Transcribe the data below word for word, leaving out the pictures.

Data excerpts
┄┄┄┄┄┄┄┄┄┄
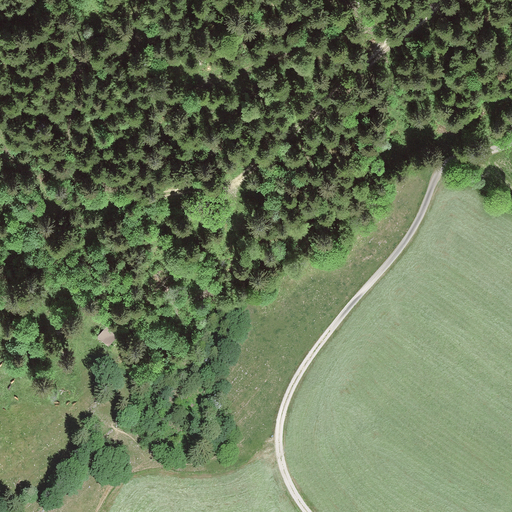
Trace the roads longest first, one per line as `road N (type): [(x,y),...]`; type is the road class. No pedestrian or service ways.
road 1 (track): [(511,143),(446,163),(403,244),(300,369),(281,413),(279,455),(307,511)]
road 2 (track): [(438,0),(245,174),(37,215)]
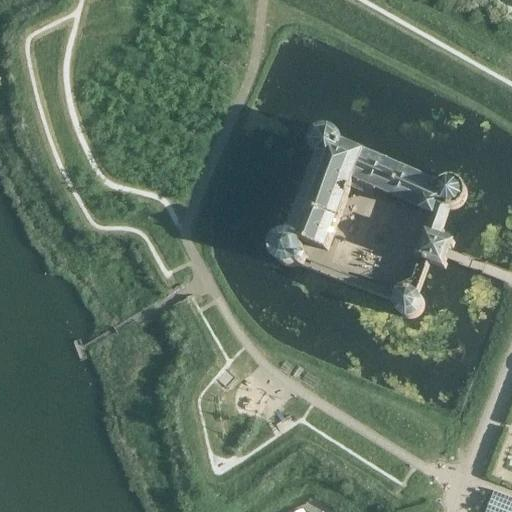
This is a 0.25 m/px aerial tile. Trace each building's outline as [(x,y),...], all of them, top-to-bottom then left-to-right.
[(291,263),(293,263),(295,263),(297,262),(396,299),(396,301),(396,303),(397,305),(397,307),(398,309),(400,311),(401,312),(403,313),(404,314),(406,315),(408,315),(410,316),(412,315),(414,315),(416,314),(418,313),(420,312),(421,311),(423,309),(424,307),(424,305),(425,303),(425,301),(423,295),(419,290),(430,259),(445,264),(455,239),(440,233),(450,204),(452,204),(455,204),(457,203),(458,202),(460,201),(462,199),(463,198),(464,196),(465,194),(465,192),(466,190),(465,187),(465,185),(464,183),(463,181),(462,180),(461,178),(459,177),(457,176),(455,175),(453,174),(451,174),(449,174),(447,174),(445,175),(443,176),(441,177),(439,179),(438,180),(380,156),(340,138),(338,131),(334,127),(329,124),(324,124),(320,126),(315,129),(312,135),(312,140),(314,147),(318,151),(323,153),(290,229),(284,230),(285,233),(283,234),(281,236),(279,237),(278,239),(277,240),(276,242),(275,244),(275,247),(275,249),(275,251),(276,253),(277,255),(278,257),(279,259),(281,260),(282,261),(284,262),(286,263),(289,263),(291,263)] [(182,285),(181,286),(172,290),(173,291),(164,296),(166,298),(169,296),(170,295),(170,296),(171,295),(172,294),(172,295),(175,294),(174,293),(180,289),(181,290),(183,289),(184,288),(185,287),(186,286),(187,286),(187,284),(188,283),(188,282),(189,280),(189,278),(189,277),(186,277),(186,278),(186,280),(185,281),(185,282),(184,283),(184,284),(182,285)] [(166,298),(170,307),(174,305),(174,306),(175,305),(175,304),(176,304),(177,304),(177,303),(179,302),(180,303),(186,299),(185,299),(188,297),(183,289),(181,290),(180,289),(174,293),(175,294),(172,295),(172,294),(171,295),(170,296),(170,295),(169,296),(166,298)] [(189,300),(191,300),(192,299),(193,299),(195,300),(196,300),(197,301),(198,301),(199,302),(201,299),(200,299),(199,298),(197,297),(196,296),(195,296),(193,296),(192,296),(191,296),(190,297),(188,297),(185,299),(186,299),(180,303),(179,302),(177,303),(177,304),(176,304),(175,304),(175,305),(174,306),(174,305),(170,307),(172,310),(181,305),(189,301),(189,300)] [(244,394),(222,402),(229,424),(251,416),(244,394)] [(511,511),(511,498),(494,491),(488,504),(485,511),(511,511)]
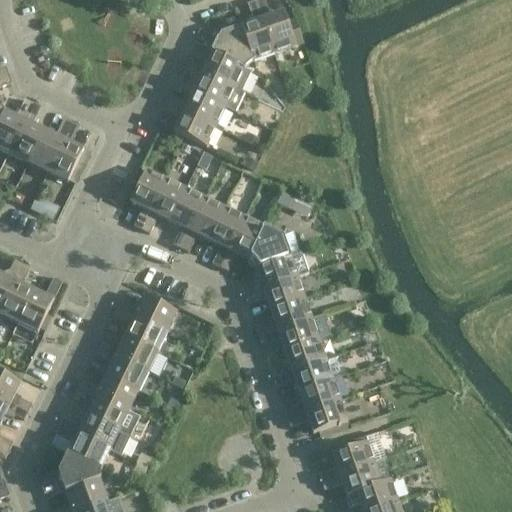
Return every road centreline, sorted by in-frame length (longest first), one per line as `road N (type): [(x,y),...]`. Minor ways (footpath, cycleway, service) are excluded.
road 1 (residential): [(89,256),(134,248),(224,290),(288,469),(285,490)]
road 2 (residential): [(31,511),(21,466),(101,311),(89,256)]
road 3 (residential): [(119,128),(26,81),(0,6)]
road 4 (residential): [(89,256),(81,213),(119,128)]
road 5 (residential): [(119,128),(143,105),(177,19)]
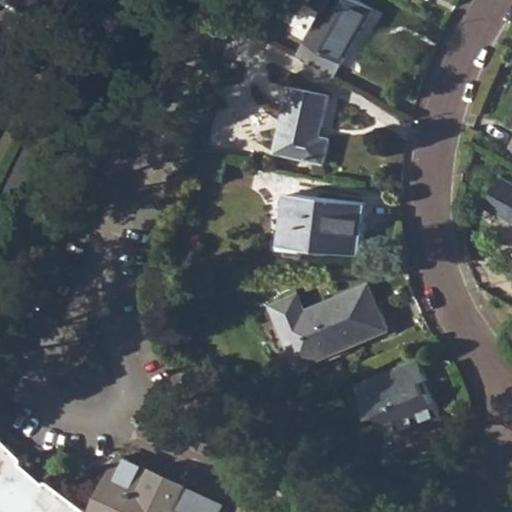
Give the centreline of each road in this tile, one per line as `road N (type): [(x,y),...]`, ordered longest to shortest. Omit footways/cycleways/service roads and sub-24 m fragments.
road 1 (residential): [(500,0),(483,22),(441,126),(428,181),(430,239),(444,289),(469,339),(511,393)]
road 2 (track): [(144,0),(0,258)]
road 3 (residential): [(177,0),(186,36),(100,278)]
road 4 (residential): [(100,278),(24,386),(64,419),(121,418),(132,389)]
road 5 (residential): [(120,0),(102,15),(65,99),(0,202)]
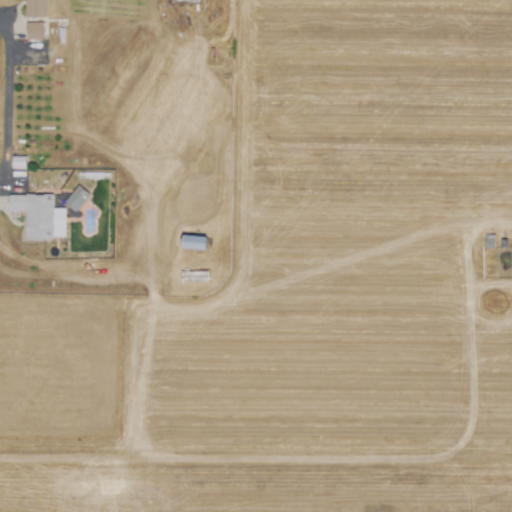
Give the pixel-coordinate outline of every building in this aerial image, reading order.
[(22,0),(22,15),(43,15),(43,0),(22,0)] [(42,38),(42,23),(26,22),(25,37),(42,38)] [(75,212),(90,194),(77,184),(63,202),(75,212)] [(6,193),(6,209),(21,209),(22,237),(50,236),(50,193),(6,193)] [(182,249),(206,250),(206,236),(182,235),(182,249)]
┄┄┄┄┄┄┄┄┄┄
Written solution:
Trace the roads longest first, one per line as `road N (type): [(x,y),...]`; type is the road class. No pedestrian or service ways.
road 1 (track): [(511,143),(446,163),(403,244),(300,369),(281,413),(279,455),(307,511)]
road 2 (track): [(438,0),(245,174),(37,215)]
This is a 0.25 m/px aerial tile. Trace each building's outline as [(x,y),...], all of them, top-to-bottom then left-to-right.
[(291,263),(293,263),(295,263),(297,262),(396,299),(396,301),(396,303),(397,305),(397,307),(398,309),(400,311),(401,312),(403,313),(404,314),(406,315),(408,315),(410,316),(412,315),(414,315),(416,314),(418,313),(420,312),(421,311),(423,309),(424,307),(424,305),(425,303),(425,301),(423,295),(419,290),(430,259),(445,264),(455,239),(440,233),(450,204),(452,204),(455,204),(457,203),(458,202),(460,201),(462,199),(463,198),(464,196),(465,194),(465,192),(466,190),(465,187),(465,185),(464,183),(463,181),(462,180),(461,178),(459,177),(457,176),(455,175),(453,174),(451,174),(449,174),(447,174),(445,175),(443,176),(441,177),(439,179),(438,180),(380,156),(340,138),(338,131),(334,127),(329,124),(324,124),(320,126),(315,129),(312,135),(312,140),(314,147),(318,151),(323,153),(290,229),(284,230),(285,233),(283,234),(281,236),(279,237),(278,239),(277,240),(276,242),(275,244),(275,247),(275,249),(275,251),(276,253),(277,255),(278,257),(279,259),(281,260),(282,261),(284,262),(286,263),(289,263),(291,263)] [(182,285),(181,286),(172,290),(173,291),(164,296),(166,298),(169,296),(170,295),(170,296),(171,295),(172,294),(172,295),(175,294),(174,293),(180,289),(181,290),(183,289),(184,288),(185,287),(186,286),(187,286),(187,284),(188,283),(188,282),(189,280),(189,278),(189,277),(186,277),(186,278),(186,280),(185,281),(185,282),(184,283),(184,284),(182,285)] [(166,298),(170,307),(174,305),(174,306),(175,305),(175,304),(176,304),(177,304),(177,303),(179,302),(180,303),(186,299),(185,299),(188,297),(183,289),(181,290),(180,289),(174,293),(175,294),(172,295),(172,294),(171,295),(170,296),(170,295),(169,296),(166,298)] [(189,300),(191,300),(192,299),(193,299),(195,300),(196,300),(197,301),(198,301),(199,302),(201,299),(200,299),(199,298),(197,297),(196,296),(195,296),(193,296),(192,296),(191,296),(190,297),(188,297),(185,299),(186,299),(180,303),(179,302),(177,303),(177,304),(176,304),(175,304),(175,305),(174,306),(174,305),(170,307),(172,310),(181,305),(189,301),(189,300)] [(244,394),(222,402),(229,424),(251,416),(244,394)] [(511,511),(511,498),(494,491),(488,504),(485,511),(511,511)]
Return every road centreline, sorted by in-frame length (longest first), one per line as `road N (type): [(x,y),...]`. Minor ways (footpath, cycleway, service) are excluded.
road 1 (residential): [(89,256),(134,248),(224,290),(288,469),(285,490)]
road 2 (residential): [(31,511),(21,466),(101,311),(89,256)]
road 3 (residential): [(119,128),(26,81),(0,6)]
road 4 (residential): [(89,256),(81,213),(119,128)]
road 5 (residential): [(119,128),(143,105),(177,19)]
Give the centreline of each road in this tile, one per line as `road N (type): [(x,y),...]`, ordered longest to shortest. Omit footways/cycleways/service roads and sub-24 m fragments.
road 1 (residential): [(500,0),(483,22),(441,126),(428,181),(430,239),(444,289),(469,339),(511,393)]
road 2 (track): [(144,0),(0,258)]
road 3 (residential): [(177,0),(186,36),(100,278)]
road 4 (residential): [(100,278),(24,386),(64,419),(121,418),(132,389)]
road 5 (residential): [(120,0),(102,15),(65,99),(0,202)]
Give the pixel-coordinate outline of every building in this aerial image, reading order.
[(22,0),(22,15),(43,15),(43,0),(22,0)] [(42,38),(42,23),(26,22),(25,37),(42,38)] [(75,212),(90,194),(77,184),(63,202),(75,212)] [(6,193),(6,209),(21,209),(22,237),(50,236),(50,193),(6,193)] [(182,249),(206,250),(206,236),(182,235),(182,249)]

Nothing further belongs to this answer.